_Exercise instructions_
The data below should be retyped exactly, with the pictures left out.

_Information provided_
***
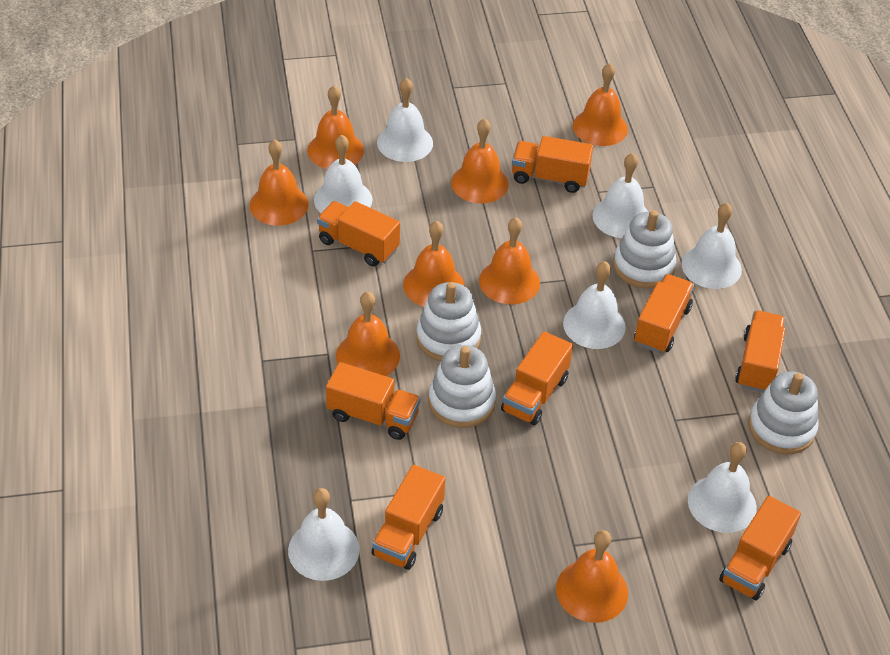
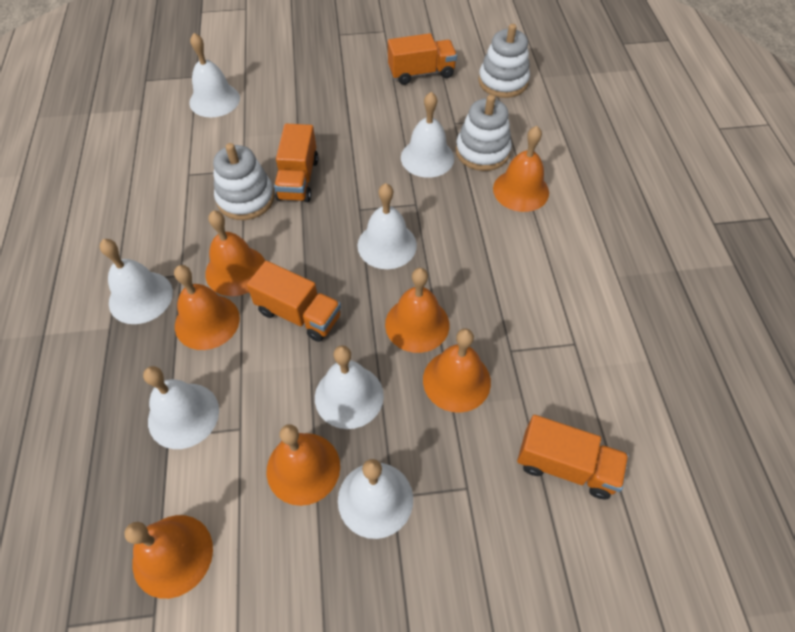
orange bell: 8 -> 7
orange truck: 8 -> 4
white stacking toy: 4 -> 3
***
_Task output_
orange bell: 8 -> 7
orange truck: 8 -> 4
white stacking toy: 4 -> 3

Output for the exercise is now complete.